[WHAT IS NEEDED] Say how many of the lines below contain the word "teapot"; nothing else belongs in the answer.

DATA IN THIS EXERCISE section start

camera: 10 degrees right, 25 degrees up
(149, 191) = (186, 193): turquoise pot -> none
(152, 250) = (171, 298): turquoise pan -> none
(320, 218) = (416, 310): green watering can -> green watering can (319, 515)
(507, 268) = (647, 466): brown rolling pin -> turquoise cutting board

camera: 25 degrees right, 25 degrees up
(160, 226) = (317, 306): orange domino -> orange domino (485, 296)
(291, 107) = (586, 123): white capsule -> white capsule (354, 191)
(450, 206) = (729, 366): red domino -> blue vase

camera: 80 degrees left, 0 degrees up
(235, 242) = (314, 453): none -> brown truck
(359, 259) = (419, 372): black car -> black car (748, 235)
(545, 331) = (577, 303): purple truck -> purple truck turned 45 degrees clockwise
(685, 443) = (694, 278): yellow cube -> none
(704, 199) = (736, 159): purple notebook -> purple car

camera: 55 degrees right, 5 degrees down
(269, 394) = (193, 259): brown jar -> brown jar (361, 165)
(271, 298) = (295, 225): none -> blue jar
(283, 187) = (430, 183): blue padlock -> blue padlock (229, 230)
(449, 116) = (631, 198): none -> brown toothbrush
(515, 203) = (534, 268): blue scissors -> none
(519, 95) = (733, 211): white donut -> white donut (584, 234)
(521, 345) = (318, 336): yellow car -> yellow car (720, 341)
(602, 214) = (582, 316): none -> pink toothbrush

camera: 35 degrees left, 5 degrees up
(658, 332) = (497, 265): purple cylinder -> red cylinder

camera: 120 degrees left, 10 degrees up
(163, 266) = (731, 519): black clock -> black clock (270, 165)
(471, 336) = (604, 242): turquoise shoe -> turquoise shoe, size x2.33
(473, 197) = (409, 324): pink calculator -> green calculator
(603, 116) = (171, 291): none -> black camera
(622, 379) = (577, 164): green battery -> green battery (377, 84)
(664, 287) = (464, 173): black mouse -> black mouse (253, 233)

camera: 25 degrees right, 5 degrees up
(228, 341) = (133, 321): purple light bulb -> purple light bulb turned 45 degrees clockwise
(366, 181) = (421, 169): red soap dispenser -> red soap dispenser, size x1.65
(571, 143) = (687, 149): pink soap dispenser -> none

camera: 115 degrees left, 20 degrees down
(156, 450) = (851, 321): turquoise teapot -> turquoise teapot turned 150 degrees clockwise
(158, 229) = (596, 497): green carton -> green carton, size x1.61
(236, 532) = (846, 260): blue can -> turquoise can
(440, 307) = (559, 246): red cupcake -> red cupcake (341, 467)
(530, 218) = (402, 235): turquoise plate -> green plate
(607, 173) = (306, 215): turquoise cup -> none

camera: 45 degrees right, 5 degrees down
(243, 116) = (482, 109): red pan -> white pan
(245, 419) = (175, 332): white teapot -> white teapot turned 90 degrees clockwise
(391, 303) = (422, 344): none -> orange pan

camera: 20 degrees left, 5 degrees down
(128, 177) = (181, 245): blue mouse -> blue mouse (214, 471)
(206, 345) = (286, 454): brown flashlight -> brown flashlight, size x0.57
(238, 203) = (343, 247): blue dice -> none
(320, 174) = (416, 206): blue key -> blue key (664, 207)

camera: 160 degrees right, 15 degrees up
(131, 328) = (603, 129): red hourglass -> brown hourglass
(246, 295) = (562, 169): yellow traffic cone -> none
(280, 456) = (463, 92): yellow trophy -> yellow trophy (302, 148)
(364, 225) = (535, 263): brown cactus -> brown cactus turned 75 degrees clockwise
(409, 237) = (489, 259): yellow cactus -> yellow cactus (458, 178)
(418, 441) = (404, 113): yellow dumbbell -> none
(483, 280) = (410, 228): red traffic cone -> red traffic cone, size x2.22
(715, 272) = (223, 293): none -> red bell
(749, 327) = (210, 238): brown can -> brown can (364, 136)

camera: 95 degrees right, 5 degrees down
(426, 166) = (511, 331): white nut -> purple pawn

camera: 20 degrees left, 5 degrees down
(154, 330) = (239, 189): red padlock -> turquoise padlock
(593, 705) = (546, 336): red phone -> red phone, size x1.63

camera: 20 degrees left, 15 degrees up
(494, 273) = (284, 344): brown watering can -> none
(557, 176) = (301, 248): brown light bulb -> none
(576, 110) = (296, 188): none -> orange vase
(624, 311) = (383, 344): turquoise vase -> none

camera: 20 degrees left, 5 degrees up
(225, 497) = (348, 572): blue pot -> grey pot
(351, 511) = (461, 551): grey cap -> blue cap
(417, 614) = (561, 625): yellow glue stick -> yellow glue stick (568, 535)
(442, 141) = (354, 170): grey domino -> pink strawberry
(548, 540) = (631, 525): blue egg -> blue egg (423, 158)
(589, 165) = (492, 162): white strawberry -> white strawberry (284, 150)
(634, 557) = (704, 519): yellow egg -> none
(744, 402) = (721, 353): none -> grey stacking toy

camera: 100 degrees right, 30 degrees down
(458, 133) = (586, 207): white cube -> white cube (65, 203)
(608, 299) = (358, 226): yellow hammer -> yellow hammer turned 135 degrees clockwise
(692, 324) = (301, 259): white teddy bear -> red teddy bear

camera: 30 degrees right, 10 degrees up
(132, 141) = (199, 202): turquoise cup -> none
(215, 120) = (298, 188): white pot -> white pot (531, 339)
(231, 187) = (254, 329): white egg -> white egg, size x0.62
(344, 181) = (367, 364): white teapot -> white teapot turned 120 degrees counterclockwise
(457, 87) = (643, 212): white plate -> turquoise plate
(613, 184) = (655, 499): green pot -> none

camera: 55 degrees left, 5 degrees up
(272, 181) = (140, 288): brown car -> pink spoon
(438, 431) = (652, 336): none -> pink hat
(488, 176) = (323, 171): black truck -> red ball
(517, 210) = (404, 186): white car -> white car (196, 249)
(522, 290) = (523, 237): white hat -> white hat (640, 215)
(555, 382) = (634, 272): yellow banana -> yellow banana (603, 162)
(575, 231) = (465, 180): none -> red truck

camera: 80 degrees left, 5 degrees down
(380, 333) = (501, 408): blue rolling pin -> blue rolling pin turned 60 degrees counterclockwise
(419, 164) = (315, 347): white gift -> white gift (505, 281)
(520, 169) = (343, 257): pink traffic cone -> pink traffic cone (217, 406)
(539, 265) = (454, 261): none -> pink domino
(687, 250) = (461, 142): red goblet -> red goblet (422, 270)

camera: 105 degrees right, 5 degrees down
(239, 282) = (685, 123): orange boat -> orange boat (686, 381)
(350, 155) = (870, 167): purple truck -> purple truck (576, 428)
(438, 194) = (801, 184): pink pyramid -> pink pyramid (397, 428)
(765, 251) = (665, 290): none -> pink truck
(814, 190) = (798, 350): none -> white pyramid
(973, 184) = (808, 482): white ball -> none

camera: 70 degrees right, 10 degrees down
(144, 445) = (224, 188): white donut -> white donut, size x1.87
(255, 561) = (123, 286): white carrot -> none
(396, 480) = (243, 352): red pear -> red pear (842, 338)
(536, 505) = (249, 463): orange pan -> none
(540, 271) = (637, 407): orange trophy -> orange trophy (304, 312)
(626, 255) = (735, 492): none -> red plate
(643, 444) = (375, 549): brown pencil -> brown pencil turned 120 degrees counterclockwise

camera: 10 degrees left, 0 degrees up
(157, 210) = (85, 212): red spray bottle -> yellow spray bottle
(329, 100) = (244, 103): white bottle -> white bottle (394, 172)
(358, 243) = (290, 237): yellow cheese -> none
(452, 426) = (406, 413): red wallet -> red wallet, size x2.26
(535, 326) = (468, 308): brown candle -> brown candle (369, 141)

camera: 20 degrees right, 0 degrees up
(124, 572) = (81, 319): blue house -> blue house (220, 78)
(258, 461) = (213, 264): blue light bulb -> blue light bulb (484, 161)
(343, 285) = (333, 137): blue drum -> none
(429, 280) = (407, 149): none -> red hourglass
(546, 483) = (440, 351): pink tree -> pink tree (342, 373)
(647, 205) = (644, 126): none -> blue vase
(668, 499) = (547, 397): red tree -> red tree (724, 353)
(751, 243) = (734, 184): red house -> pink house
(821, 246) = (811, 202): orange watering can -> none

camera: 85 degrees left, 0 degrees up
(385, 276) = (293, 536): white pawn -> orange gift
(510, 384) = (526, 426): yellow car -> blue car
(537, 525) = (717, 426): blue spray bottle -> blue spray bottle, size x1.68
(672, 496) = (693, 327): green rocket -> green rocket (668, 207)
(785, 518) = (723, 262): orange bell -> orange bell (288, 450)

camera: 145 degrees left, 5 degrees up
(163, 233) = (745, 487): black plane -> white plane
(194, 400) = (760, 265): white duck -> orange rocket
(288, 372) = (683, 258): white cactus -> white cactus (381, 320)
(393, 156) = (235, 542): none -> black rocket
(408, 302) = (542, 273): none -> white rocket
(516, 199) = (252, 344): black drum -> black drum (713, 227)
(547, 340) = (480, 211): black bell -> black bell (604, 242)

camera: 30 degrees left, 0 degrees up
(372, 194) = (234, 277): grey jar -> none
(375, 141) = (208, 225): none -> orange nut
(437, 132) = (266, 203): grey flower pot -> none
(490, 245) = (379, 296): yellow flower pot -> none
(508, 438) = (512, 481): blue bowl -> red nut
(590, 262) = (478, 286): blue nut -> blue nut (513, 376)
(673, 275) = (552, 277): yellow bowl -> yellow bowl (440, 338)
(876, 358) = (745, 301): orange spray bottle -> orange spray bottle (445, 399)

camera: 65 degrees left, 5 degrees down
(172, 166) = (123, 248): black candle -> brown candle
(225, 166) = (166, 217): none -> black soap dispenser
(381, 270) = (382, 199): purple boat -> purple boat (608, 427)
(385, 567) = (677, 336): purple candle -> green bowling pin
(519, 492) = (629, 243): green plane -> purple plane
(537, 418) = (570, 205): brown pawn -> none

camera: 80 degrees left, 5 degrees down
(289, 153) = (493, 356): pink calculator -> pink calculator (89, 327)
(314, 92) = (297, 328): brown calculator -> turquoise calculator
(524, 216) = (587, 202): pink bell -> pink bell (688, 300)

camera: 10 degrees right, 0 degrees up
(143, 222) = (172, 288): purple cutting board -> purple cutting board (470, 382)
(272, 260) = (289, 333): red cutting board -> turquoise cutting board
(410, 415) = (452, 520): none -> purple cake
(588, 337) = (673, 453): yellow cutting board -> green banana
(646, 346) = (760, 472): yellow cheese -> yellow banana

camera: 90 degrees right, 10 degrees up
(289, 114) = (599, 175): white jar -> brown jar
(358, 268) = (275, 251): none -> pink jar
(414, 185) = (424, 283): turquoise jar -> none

DATA IN THIS EXERCISE section end

[OUTPUT BELOW] 3